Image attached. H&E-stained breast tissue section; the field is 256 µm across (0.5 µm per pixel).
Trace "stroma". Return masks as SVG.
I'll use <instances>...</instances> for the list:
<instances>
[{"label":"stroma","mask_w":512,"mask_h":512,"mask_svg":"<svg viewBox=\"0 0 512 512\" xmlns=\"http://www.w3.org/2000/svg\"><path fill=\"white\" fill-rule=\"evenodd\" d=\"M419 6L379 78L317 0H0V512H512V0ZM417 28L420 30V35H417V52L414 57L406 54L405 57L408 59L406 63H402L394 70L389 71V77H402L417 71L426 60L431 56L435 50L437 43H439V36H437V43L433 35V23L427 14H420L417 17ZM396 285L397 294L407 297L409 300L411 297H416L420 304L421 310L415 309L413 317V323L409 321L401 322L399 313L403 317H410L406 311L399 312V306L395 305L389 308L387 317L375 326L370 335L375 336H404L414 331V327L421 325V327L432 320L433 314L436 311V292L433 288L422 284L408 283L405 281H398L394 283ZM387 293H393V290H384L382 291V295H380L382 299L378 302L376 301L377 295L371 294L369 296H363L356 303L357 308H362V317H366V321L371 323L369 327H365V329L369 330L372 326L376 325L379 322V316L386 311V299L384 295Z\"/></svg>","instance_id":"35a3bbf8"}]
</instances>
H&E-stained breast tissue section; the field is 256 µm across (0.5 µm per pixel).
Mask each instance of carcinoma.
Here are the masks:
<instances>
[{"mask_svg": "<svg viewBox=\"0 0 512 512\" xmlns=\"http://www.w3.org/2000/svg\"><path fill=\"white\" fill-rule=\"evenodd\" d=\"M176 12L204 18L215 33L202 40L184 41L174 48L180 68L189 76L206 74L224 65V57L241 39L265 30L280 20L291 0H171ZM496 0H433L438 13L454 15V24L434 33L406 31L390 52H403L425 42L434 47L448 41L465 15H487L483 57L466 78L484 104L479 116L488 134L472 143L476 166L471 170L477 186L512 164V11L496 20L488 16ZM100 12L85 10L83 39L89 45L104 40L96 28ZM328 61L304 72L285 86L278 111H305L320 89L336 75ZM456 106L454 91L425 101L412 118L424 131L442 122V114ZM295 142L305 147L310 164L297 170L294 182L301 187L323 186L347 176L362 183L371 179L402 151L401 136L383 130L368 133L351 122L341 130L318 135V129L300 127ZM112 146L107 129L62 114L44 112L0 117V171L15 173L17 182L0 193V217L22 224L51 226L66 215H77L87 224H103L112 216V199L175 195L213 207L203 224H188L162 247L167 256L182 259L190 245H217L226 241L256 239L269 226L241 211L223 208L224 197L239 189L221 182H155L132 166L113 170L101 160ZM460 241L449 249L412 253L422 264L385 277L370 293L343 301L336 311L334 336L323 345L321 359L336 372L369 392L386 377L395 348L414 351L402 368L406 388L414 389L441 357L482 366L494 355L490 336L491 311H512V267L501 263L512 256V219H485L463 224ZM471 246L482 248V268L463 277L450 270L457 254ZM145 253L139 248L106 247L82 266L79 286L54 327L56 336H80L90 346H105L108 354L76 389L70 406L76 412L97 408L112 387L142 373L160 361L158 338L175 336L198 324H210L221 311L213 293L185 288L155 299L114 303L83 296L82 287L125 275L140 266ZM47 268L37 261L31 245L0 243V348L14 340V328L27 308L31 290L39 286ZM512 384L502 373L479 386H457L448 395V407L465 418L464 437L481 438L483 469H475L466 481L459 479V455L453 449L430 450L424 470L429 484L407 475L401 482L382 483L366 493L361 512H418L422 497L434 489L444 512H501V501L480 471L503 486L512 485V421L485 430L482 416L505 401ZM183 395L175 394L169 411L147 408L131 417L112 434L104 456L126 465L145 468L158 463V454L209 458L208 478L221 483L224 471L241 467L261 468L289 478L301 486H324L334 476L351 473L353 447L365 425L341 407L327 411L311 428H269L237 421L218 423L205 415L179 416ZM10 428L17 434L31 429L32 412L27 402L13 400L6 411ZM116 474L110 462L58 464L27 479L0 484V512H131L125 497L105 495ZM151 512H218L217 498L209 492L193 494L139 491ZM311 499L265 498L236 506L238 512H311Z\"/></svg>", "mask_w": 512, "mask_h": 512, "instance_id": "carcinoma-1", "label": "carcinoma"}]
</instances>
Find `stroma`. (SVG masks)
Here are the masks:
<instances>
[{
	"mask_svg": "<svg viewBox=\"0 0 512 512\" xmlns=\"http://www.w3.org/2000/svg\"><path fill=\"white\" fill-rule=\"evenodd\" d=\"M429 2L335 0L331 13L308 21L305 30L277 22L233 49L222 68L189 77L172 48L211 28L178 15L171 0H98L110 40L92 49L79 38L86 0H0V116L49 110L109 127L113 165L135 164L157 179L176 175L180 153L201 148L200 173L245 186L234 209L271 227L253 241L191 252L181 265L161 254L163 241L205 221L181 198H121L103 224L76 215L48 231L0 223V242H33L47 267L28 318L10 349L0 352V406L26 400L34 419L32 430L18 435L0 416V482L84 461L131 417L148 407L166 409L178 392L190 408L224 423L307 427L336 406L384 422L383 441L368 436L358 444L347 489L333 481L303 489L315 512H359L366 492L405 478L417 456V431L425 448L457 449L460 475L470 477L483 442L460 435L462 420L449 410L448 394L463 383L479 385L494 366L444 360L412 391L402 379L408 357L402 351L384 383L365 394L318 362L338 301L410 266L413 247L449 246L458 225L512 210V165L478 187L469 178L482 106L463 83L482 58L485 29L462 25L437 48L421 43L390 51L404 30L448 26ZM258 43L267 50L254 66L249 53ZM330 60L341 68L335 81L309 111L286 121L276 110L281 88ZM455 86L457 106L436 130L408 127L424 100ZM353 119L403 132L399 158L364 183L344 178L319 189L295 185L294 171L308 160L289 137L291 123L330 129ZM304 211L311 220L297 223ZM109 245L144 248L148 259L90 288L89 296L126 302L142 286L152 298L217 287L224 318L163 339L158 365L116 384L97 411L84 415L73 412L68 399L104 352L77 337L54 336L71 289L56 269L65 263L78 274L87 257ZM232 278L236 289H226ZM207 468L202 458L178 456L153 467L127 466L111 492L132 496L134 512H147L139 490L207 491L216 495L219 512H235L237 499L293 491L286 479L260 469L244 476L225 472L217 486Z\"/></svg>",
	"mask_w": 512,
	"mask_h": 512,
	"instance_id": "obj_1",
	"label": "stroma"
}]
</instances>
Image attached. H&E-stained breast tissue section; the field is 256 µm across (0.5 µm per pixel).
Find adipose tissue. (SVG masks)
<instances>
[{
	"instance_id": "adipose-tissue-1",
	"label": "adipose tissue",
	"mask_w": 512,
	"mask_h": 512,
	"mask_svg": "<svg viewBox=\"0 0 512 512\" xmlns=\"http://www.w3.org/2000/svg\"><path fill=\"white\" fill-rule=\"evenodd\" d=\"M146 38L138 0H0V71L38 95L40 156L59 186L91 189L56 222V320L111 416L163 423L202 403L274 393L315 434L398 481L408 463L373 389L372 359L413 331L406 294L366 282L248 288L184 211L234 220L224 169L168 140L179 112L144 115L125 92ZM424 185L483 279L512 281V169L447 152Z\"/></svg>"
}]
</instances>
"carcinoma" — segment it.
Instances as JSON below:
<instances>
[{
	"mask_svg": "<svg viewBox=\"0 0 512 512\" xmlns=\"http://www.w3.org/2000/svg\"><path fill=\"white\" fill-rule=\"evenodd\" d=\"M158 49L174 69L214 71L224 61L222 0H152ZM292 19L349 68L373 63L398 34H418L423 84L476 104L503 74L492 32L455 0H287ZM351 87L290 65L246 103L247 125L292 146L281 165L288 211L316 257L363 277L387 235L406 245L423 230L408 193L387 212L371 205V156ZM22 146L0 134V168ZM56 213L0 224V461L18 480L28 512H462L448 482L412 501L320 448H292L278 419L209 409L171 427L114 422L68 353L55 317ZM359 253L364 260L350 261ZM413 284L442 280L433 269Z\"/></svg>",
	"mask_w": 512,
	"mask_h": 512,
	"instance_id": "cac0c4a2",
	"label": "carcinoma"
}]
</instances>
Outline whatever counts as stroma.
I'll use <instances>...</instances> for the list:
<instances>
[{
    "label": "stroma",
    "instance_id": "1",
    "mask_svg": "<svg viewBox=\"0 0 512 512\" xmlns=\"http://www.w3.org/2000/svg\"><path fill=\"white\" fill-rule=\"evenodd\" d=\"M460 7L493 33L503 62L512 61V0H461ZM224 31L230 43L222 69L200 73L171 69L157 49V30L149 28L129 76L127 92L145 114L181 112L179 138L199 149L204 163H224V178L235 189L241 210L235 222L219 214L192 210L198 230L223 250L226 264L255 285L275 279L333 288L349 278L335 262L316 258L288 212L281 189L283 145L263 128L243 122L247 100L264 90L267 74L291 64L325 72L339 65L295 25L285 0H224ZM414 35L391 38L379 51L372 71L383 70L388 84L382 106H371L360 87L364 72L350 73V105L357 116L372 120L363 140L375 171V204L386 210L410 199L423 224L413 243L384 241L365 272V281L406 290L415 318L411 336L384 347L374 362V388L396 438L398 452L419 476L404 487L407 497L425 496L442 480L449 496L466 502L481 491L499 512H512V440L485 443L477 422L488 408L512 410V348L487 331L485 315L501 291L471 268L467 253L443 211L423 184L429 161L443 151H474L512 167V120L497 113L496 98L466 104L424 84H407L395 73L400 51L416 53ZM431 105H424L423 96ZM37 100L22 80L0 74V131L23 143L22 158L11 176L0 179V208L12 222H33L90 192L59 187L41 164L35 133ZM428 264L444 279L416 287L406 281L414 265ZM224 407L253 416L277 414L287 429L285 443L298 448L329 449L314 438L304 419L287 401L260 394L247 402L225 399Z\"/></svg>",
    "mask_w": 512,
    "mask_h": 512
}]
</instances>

**EXERCISE DETAILS:**
Search the material above for "stroma". Pull out each line where it shows up.

**SOLUTION BELOW:**
Trace "stroma". Return masks as SVG.
[{"label":"stroma","mask_w":512,"mask_h":512,"mask_svg":"<svg viewBox=\"0 0 512 512\" xmlns=\"http://www.w3.org/2000/svg\"><path fill=\"white\" fill-rule=\"evenodd\" d=\"M419 6L379 78L317 0H0V512H512V0ZM417 28L420 30V35H417V52L414 57L406 54L405 57L408 59L406 63H402L394 70L389 71V77H402L417 71L426 60L431 56L435 50L437 43H439V36H437V43L433 35V23L427 14H420L417 17ZM396 285L397 294L407 297L409 300L411 297H416L420 304L421 310L415 309L413 317V323L409 321L401 322L399 313L403 317H410L406 311L399 312V306L395 305L389 308L387 317L375 326L370 335L375 336H404L414 331V327L421 325V327L432 320L433 314L436 311V292L433 288L422 284L408 283L405 281H398L394 283ZM387 293H393V290H384L382 291V295H380L382 299L378 302L376 301L377 295L371 294L369 296H363L356 303L357 308H362V317H366V321L371 323L369 327H365V329L369 330L372 326L376 325L379 322V316L386 311V299L384 295Z\"/></svg>","instance_id":"35a3bbf8"}]
Find `stroma`. (SVG masks)
	"label": "stroma"
Outline whatever counts as stroma.
    "label": "stroma",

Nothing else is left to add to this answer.